Aim of the task:
In the listing below, find the line holding "the image dimensions." and the line holding "Return results in". Write out those two lines and all lines between, exactly, and nothing more.

Contour annotation records
-=-=-

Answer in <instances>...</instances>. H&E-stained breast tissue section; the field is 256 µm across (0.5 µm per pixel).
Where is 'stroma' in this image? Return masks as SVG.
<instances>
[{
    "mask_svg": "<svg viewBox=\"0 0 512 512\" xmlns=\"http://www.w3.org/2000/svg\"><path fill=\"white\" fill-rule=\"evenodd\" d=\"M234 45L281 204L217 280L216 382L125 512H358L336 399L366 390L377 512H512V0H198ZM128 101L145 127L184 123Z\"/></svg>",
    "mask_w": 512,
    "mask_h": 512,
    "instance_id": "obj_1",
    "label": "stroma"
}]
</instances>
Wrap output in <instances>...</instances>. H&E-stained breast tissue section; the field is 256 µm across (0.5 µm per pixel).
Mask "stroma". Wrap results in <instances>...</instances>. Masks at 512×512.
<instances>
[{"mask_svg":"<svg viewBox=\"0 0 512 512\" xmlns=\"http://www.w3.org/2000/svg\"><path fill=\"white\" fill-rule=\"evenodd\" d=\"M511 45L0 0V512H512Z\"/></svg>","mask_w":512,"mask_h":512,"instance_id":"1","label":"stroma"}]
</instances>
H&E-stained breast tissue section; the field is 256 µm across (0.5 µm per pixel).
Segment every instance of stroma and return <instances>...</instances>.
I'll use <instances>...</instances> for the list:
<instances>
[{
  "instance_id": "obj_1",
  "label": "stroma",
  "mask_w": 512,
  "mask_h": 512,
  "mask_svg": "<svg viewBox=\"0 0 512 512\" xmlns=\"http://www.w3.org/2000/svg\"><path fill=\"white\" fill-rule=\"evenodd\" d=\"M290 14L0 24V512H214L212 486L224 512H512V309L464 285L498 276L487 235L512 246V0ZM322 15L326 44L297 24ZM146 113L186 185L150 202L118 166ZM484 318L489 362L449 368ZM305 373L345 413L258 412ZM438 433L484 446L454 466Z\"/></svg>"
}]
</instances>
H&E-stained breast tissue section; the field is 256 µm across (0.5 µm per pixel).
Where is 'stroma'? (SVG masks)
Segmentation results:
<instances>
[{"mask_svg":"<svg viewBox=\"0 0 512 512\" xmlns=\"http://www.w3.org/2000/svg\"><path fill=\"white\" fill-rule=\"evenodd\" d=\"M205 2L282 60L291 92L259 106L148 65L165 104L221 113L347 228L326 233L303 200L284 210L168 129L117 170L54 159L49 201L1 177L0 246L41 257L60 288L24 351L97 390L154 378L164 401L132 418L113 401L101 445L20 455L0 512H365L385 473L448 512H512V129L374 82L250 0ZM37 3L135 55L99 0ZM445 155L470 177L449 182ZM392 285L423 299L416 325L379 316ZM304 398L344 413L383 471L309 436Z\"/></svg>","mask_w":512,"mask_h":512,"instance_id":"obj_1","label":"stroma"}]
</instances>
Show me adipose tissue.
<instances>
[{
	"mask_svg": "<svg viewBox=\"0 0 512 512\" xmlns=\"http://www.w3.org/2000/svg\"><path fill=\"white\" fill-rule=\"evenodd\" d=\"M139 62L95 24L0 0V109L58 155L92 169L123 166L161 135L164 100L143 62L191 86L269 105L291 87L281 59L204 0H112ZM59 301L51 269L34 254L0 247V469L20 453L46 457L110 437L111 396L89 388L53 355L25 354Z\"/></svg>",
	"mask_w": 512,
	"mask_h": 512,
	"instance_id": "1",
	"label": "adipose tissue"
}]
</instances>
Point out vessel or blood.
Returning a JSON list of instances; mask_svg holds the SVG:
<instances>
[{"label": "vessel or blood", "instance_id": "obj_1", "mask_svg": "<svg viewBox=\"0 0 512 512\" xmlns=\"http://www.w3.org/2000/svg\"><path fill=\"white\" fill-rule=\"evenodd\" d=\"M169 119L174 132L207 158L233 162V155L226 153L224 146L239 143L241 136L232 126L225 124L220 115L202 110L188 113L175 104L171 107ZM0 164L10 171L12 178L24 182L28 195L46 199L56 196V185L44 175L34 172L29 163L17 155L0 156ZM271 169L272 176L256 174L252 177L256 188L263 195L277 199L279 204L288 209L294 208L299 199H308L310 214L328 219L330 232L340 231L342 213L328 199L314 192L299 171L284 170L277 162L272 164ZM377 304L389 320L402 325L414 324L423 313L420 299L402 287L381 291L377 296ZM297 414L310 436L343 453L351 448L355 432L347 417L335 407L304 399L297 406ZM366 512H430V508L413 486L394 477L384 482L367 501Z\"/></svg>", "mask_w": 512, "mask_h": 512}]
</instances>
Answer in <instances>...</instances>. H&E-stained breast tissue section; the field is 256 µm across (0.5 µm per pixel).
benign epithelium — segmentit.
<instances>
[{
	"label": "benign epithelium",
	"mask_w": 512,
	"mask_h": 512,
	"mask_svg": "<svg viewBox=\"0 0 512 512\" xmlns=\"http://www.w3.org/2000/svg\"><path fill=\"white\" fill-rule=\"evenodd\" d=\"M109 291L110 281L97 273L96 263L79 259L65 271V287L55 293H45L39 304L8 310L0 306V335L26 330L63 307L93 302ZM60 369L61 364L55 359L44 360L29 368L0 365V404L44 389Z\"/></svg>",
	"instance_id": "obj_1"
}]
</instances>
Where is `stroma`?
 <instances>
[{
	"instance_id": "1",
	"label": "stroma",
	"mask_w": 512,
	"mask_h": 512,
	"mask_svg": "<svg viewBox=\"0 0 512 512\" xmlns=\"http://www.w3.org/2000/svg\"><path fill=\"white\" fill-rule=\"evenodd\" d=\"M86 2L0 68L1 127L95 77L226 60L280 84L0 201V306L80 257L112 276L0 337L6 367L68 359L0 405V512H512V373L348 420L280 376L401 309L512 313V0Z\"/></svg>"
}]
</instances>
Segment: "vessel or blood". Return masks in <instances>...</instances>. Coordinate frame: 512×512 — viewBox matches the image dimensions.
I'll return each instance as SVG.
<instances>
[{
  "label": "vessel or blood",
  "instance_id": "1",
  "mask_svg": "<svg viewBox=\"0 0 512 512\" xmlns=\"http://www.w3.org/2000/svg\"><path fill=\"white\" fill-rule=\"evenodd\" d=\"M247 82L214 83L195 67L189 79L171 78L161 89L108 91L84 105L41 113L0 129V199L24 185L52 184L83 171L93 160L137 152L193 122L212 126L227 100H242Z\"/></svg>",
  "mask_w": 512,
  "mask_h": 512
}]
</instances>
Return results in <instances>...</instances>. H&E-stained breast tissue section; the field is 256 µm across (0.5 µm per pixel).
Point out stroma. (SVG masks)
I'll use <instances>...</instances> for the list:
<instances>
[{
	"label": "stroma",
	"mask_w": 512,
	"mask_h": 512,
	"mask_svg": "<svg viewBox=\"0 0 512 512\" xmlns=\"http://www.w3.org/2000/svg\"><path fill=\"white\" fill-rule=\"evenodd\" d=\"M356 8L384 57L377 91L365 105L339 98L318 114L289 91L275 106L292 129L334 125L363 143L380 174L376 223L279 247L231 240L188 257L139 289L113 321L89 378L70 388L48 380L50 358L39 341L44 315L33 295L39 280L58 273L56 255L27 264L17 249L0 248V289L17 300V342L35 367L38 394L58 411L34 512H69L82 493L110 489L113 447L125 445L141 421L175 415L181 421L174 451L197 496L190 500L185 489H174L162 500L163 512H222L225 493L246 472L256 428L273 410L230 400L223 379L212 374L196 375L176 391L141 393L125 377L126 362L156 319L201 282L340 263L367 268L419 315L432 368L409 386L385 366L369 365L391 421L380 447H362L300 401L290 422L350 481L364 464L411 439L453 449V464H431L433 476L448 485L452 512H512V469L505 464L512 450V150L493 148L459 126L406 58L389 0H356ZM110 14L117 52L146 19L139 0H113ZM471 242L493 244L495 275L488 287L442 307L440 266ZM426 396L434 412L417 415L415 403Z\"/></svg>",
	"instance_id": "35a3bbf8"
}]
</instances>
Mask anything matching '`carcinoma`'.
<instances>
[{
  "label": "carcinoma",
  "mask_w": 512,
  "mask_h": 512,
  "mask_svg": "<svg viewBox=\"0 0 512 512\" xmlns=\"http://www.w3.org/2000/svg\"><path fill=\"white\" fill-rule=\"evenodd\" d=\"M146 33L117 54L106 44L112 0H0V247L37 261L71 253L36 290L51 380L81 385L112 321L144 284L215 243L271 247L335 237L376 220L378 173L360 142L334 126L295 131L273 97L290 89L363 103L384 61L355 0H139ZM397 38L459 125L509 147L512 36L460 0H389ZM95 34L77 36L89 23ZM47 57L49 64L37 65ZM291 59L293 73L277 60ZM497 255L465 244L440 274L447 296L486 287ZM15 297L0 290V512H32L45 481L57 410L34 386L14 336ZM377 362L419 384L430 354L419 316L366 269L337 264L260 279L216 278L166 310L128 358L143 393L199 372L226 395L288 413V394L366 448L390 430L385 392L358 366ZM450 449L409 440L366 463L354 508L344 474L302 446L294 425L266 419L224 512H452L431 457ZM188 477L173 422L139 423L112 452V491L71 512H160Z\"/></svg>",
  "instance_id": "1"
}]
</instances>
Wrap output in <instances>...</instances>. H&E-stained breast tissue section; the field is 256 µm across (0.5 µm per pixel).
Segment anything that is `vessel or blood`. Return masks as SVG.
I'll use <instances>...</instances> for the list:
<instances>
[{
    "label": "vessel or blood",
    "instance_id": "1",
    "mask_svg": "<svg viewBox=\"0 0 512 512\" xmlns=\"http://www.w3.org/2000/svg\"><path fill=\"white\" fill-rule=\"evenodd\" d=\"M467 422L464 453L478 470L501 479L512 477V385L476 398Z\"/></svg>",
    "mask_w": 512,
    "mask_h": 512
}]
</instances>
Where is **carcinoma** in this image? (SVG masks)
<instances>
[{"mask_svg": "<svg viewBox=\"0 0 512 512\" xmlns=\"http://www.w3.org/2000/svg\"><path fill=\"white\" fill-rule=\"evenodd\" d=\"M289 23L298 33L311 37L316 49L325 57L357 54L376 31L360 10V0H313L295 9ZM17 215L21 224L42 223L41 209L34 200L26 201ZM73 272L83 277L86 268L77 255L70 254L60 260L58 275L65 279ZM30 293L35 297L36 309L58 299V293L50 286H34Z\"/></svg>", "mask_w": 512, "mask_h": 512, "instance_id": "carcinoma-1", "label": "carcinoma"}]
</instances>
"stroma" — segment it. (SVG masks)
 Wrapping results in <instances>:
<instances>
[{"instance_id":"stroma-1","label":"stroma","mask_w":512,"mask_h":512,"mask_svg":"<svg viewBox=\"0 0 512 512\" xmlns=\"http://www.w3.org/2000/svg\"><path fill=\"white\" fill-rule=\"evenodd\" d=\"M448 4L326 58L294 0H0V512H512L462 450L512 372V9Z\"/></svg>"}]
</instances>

-=-=-

Reply:
Segment: "vessel or blood". Return masks in <instances>...</instances>. Coordinate frame: 512×512 — viewBox matches the image dimensions.
I'll return each instance as SVG.
<instances>
[{
  "label": "vessel or blood",
  "instance_id": "1",
  "mask_svg": "<svg viewBox=\"0 0 512 512\" xmlns=\"http://www.w3.org/2000/svg\"><path fill=\"white\" fill-rule=\"evenodd\" d=\"M247 82L214 83L195 67L189 79L171 78L161 89L108 91L84 105L41 113L0 129V199L24 185L52 184L83 171L93 160L137 152L193 122L212 126L227 100H242Z\"/></svg>",
  "mask_w": 512,
  "mask_h": 512
}]
</instances>
Return results in <instances>...</instances>. H&E-stained breast tissue section; the field is 256 µm across (0.5 µm per pixel).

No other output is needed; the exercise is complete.